## BEGIN

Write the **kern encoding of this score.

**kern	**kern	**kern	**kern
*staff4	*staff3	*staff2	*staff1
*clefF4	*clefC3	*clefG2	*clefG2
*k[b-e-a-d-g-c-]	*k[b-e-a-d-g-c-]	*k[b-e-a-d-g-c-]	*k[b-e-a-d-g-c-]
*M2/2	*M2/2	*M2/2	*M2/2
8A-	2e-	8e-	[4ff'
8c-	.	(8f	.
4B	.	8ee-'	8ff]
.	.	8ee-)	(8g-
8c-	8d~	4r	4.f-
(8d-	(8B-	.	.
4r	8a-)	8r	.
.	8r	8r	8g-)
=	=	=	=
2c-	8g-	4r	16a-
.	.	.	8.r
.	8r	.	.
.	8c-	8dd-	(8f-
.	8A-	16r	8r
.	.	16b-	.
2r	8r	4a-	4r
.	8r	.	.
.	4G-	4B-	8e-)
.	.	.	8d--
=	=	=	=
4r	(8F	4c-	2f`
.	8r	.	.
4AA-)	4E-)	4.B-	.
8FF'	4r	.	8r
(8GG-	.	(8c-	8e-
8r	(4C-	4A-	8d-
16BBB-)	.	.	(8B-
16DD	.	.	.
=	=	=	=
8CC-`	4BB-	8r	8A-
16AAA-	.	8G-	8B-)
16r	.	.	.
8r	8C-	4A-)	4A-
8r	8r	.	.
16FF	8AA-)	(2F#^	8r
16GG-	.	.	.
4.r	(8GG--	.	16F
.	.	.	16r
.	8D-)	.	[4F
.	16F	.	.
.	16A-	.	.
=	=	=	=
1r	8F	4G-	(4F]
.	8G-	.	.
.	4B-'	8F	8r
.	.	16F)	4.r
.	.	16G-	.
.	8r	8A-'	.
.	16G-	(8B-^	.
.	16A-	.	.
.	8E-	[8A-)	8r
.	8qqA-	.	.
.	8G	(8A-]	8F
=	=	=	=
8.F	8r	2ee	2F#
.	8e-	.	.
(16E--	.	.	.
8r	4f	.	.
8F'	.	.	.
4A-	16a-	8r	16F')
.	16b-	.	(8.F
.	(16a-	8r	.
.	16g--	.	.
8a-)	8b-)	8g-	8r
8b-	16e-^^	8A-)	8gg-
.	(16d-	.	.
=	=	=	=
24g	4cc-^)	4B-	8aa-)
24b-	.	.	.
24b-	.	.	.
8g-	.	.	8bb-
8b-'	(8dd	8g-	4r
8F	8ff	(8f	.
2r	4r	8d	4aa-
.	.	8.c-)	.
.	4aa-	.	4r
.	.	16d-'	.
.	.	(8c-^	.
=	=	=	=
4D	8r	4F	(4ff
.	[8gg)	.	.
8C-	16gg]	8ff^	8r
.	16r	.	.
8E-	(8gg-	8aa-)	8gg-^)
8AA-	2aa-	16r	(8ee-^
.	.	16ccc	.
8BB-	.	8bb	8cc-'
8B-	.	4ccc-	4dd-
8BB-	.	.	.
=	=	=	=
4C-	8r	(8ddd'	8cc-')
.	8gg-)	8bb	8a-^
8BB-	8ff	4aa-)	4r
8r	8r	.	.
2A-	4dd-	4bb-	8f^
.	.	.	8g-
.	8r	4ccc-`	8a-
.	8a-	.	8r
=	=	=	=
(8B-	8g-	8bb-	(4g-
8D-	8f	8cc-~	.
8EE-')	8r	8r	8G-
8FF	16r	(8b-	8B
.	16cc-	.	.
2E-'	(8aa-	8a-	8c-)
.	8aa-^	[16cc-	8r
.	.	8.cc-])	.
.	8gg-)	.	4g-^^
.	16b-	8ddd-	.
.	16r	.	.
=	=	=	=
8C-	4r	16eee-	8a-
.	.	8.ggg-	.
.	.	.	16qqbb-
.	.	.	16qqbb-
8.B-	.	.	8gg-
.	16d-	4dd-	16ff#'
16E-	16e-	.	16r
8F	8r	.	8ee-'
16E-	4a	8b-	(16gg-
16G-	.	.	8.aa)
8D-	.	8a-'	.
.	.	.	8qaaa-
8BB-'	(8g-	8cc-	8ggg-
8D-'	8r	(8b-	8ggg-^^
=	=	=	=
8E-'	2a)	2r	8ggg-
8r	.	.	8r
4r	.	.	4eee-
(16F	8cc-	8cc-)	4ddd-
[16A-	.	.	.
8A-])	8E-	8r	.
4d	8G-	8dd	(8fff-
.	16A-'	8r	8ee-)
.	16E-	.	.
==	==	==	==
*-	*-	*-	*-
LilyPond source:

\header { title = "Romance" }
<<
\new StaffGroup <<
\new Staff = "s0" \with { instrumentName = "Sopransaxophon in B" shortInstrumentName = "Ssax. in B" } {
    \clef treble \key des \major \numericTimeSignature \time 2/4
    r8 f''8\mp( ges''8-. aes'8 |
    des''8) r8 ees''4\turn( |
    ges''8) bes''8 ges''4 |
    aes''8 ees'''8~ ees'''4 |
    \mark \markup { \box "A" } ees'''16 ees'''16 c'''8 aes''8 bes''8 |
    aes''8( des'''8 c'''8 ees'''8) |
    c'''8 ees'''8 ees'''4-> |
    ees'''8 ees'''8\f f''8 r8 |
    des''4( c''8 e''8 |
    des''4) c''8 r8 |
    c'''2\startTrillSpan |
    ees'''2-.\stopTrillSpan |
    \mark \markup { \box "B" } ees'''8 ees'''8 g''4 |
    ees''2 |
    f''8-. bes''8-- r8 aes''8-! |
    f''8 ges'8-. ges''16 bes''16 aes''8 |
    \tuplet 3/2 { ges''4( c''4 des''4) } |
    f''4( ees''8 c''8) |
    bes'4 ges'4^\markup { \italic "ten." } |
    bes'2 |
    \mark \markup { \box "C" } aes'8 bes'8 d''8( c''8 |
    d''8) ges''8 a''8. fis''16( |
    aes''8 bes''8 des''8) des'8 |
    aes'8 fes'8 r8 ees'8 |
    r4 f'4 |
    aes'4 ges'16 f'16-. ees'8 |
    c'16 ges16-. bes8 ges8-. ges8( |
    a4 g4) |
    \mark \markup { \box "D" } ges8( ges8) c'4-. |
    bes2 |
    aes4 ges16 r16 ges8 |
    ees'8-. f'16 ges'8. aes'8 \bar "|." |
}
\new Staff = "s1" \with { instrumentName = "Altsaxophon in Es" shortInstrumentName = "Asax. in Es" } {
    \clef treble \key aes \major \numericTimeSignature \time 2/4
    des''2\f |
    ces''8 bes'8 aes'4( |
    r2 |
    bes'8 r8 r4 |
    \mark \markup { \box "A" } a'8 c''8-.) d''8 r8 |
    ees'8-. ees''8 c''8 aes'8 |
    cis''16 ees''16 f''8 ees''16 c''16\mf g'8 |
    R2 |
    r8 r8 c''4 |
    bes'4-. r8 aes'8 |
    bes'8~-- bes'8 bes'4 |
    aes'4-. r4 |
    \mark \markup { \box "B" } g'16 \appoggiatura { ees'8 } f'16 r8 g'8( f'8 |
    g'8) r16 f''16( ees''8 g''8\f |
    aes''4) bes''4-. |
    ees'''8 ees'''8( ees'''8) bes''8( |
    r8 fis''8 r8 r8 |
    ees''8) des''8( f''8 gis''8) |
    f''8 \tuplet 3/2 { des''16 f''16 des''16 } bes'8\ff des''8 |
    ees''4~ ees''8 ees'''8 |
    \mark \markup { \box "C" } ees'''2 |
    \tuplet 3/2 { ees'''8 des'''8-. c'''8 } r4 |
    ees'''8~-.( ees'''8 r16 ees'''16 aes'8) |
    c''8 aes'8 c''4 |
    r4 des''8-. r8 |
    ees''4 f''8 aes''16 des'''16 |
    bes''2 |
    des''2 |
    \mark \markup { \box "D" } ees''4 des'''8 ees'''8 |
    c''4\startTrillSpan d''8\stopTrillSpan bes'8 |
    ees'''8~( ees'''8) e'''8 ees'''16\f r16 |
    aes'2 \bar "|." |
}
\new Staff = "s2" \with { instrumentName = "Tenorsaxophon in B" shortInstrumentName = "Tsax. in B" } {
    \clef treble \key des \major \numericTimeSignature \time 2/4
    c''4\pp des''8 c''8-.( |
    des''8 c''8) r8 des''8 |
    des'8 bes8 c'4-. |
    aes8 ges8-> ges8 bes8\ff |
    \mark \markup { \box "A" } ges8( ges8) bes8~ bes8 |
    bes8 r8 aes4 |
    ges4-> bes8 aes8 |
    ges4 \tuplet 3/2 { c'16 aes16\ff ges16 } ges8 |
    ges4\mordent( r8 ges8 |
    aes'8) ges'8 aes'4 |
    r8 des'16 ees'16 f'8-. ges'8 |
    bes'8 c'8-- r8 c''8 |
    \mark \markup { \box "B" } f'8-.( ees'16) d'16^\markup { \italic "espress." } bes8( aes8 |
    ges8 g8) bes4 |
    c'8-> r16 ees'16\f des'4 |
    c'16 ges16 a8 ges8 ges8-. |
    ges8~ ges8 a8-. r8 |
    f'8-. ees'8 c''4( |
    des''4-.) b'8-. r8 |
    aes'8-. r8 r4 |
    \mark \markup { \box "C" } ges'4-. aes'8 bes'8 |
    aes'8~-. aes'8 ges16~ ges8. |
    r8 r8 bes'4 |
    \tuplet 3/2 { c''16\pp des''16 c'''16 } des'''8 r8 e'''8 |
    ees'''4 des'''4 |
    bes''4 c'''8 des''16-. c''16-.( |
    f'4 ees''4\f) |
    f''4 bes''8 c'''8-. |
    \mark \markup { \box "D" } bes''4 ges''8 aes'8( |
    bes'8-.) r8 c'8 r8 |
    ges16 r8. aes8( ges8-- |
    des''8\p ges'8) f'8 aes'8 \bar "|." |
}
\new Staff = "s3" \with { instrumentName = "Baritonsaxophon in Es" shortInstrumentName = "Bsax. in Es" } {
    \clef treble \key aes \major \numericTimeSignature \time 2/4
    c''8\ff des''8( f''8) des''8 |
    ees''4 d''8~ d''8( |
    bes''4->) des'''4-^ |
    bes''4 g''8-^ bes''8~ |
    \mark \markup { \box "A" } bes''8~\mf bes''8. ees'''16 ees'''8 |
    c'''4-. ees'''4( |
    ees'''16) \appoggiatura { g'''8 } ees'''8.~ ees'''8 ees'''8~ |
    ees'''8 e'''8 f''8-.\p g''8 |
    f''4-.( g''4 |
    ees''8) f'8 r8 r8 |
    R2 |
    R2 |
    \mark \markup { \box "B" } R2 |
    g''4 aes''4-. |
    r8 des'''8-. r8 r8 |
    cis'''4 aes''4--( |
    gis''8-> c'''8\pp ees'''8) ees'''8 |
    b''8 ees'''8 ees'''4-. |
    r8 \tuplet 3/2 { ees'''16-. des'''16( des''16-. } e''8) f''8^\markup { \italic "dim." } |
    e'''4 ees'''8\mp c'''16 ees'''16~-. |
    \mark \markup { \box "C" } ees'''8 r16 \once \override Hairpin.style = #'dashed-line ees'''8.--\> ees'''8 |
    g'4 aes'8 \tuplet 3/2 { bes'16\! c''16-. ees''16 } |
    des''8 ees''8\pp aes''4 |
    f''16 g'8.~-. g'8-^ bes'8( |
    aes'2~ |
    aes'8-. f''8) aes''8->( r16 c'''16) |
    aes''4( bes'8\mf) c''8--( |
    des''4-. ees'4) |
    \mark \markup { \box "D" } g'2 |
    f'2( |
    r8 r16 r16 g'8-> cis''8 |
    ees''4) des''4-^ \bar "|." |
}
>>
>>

## END

* **Task statement**
Pull out every line of the records that contains the string "italic", treating uppercase and lowercase letters as different.

* **Result of this task**
    bes'4 ges'4^\markup { \italic "ten." } |
    \mark \markup { \box "B" } f'8-.( ees'16) d'16^\markup { \italic "espress." } bes8( aes8 |
    r8 \tuplet 3/2 { ees'''16-. des'''16( des''16-. } e''8) f''8^\markup { \italic "dim." } |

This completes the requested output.